=== Data shown ===

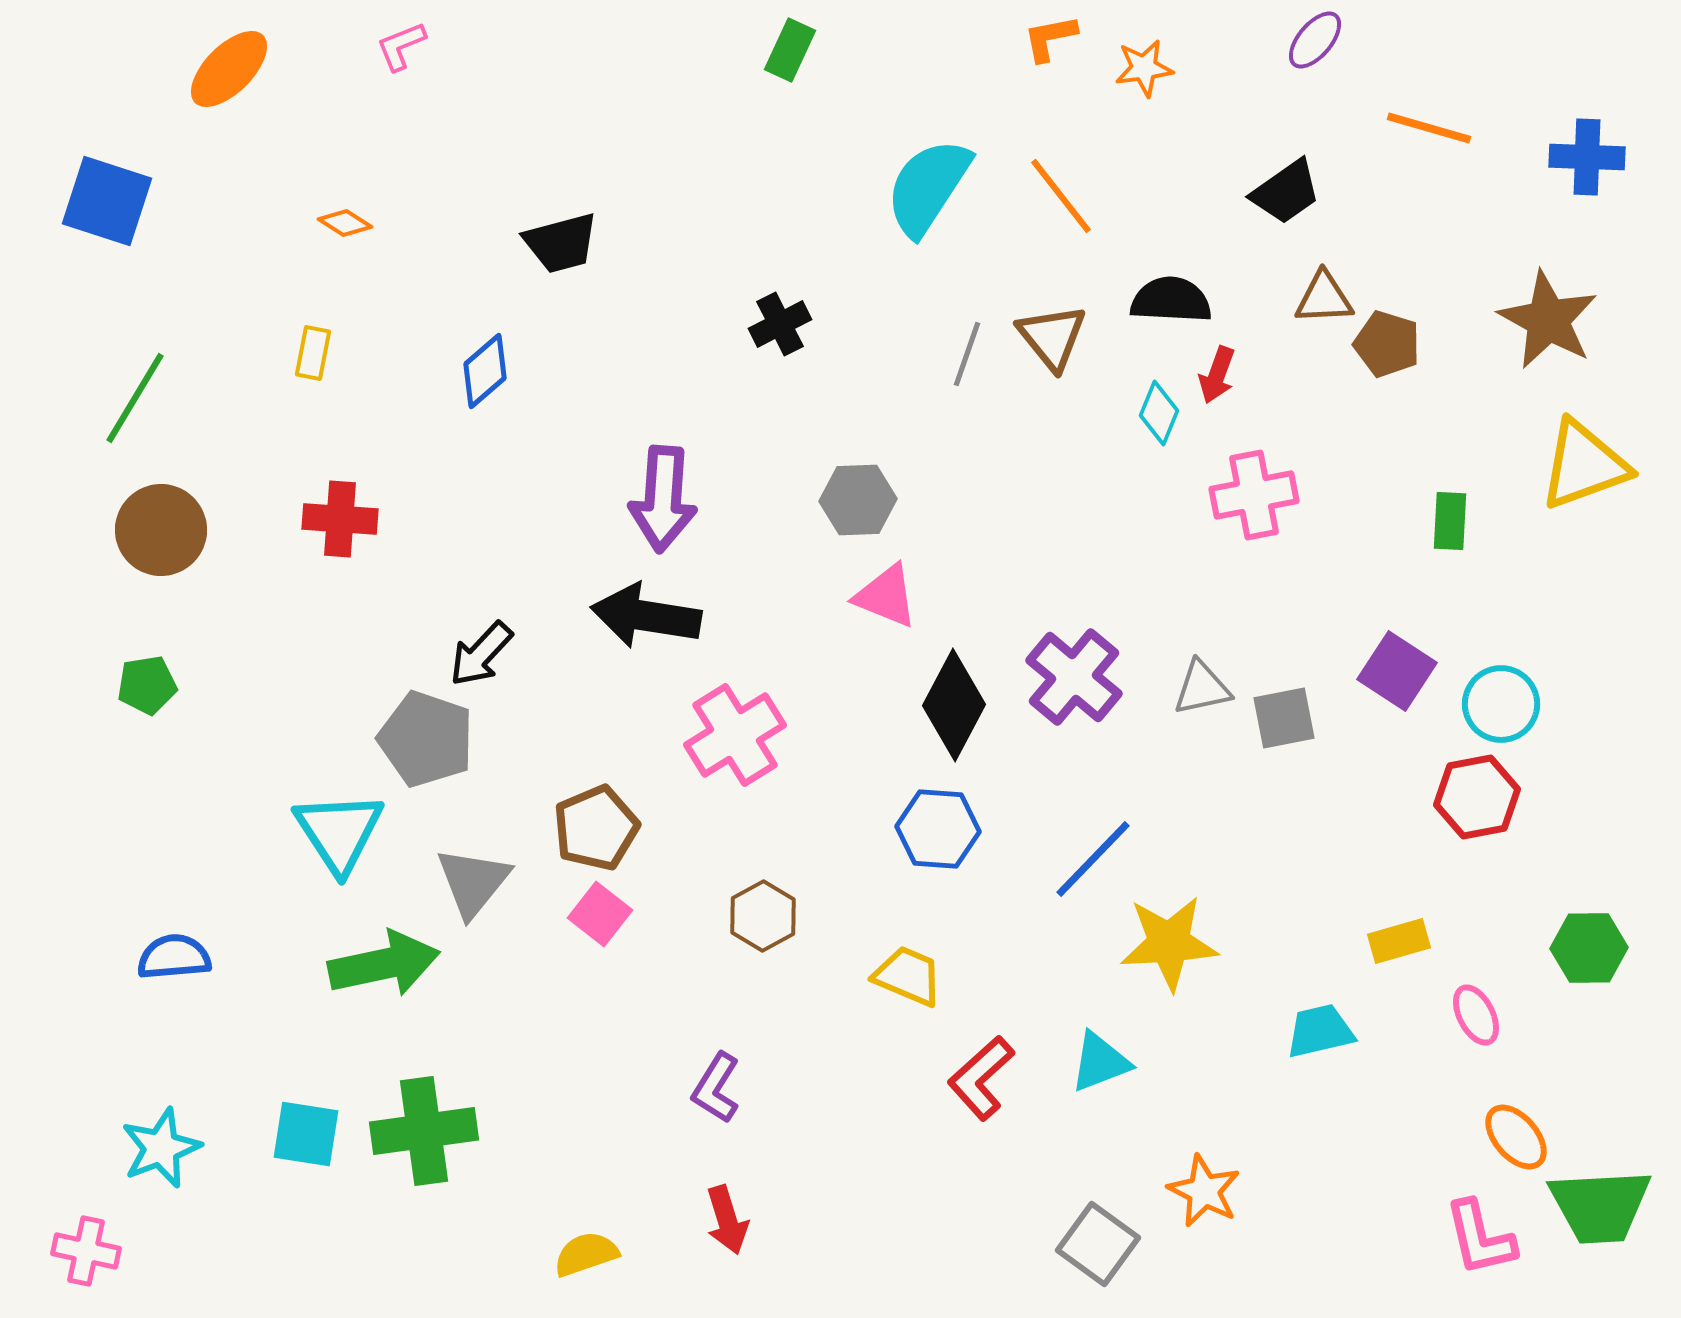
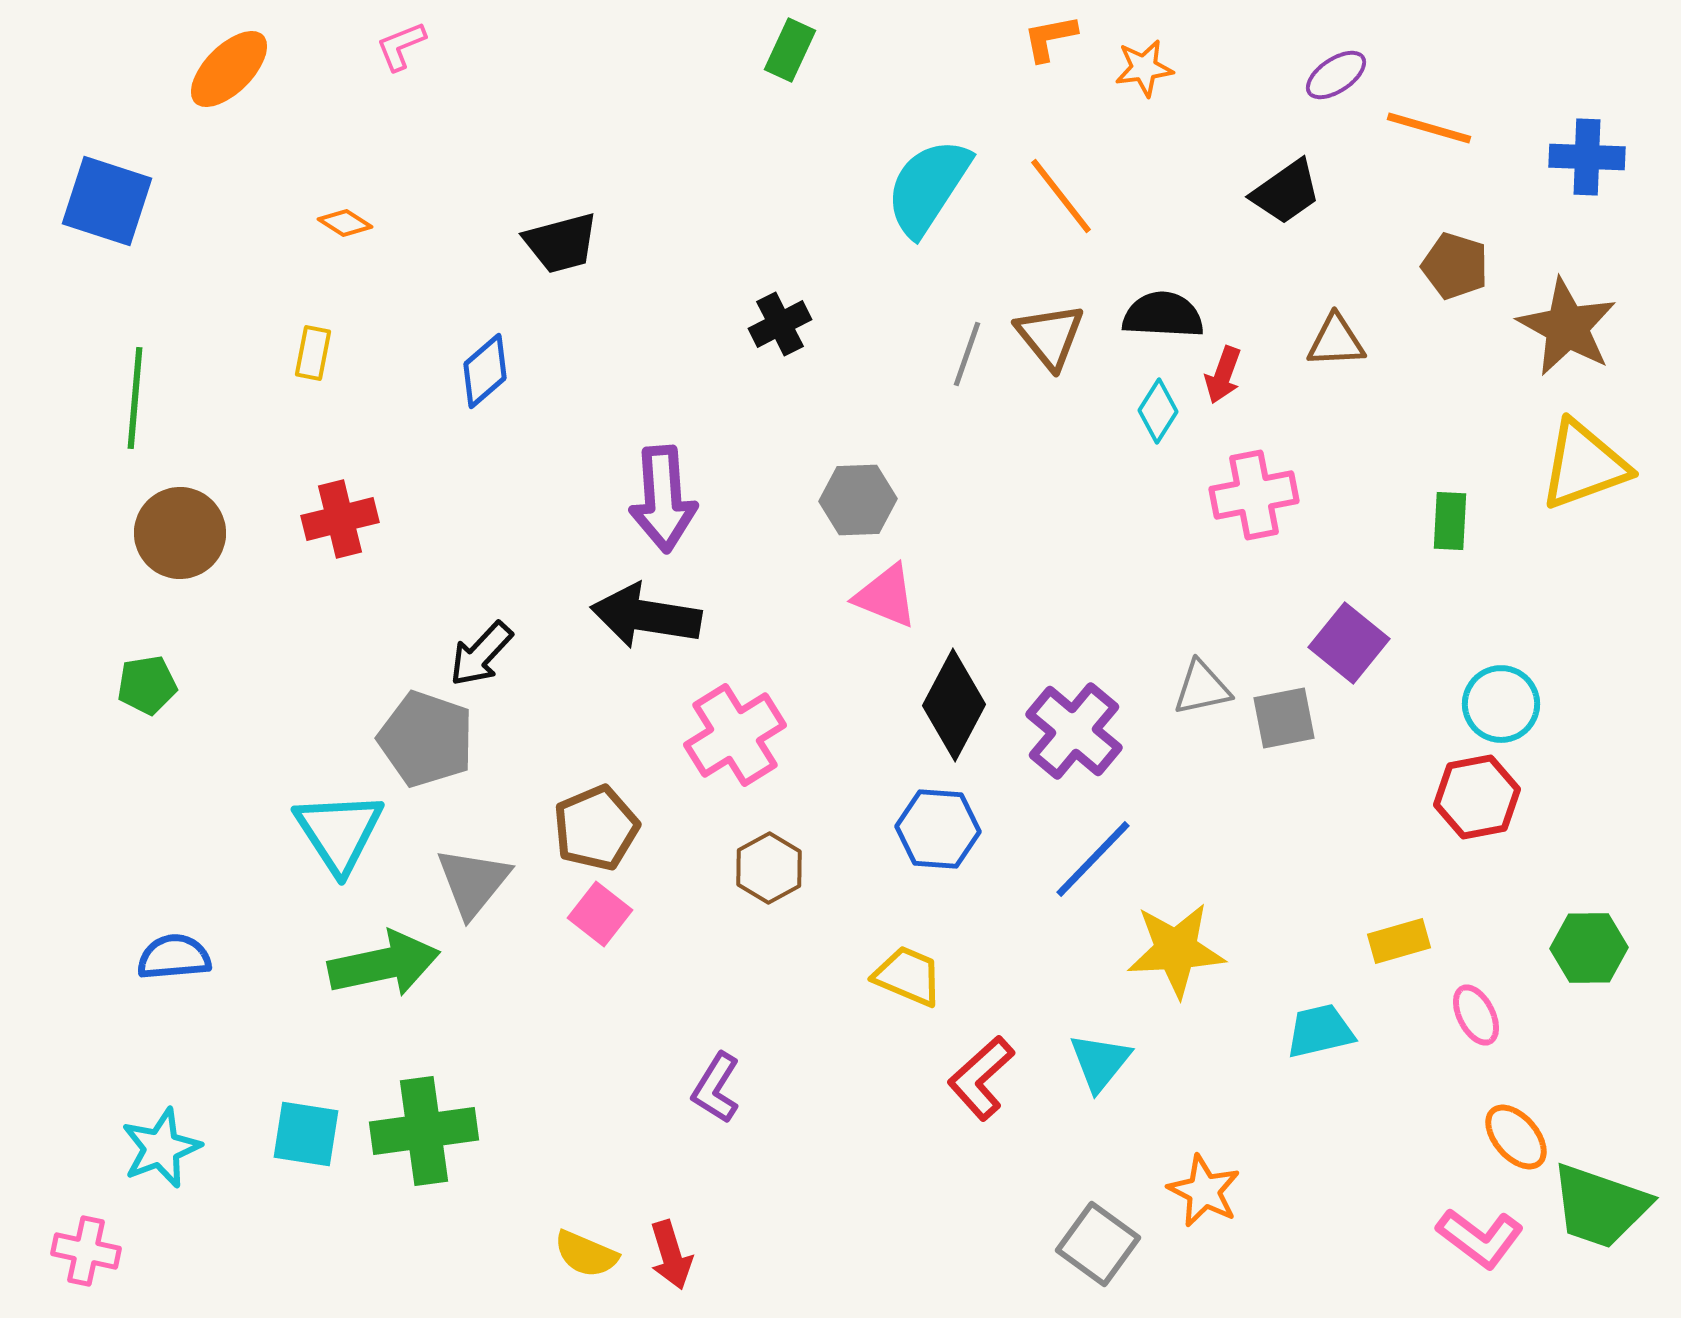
purple ellipse at (1315, 40): moved 21 px right, 35 px down; rotated 16 degrees clockwise
brown triangle at (1324, 298): moved 12 px right, 43 px down
black semicircle at (1171, 300): moved 8 px left, 15 px down
brown star at (1548, 320): moved 19 px right, 7 px down
brown triangle at (1052, 337): moved 2 px left, 1 px up
brown pentagon at (1387, 344): moved 68 px right, 78 px up
red arrow at (1217, 375): moved 6 px right
green line at (135, 398): rotated 26 degrees counterclockwise
cyan diamond at (1159, 413): moved 1 px left, 2 px up; rotated 10 degrees clockwise
purple arrow at (663, 499): rotated 8 degrees counterclockwise
red cross at (340, 519): rotated 18 degrees counterclockwise
brown circle at (161, 530): moved 19 px right, 3 px down
purple square at (1397, 671): moved 48 px left, 28 px up; rotated 6 degrees clockwise
purple cross at (1074, 677): moved 54 px down
brown hexagon at (763, 916): moved 6 px right, 48 px up
yellow star at (1169, 943): moved 7 px right, 7 px down
cyan triangle at (1100, 1062): rotated 30 degrees counterclockwise
green trapezoid at (1600, 1206): rotated 22 degrees clockwise
red arrow at (727, 1220): moved 56 px left, 35 px down
pink L-shape at (1480, 1238): rotated 40 degrees counterclockwise
yellow semicircle at (586, 1254): rotated 138 degrees counterclockwise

===

**Problem**
Your reply should restate every entry exactly, with the pictures left out.

**Result of this exercise**
purple ellipse at (1315, 40): moved 21 px right, 35 px down; rotated 16 degrees clockwise
brown triangle at (1324, 298): moved 12 px right, 43 px down
black semicircle at (1171, 300): moved 8 px left, 15 px down
brown star at (1548, 320): moved 19 px right, 7 px down
brown triangle at (1052, 337): moved 2 px left, 1 px up
brown pentagon at (1387, 344): moved 68 px right, 78 px up
red arrow at (1217, 375): moved 6 px right
green line at (135, 398): rotated 26 degrees counterclockwise
cyan diamond at (1159, 413): moved 1 px left, 2 px up; rotated 10 degrees clockwise
purple arrow at (663, 499): rotated 8 degrees counterclockwise
red cross at (340, 519): rotated 18 degrees counterclockwise
brown circle at (161, 530): moved 19 px right, 3 px down
purple square at (1397, 671): moved 48 px left, 28 px up; rotated 6 degrees clockwise
purple cross at (1074, 677): moved 54 px down
brown hexagon at (763, 916): moved 6 px right, 48 px up
yellow star at (1169, 943): moved 7 px right, 7 px down
cyan triangle at (1100, 1062): rotated 30 degrees counterclockwise
green trapezoid at (1600, 1206): rotated 22 degrees clockwise
red arrow at (727, 1220): moved 56 px left, 35 px down
pink L-shape at (1480, 1238): rotated 40 degrees counterclockwise
yellow semicircle at (586, 1254): rotated 138 degrees counterclockwise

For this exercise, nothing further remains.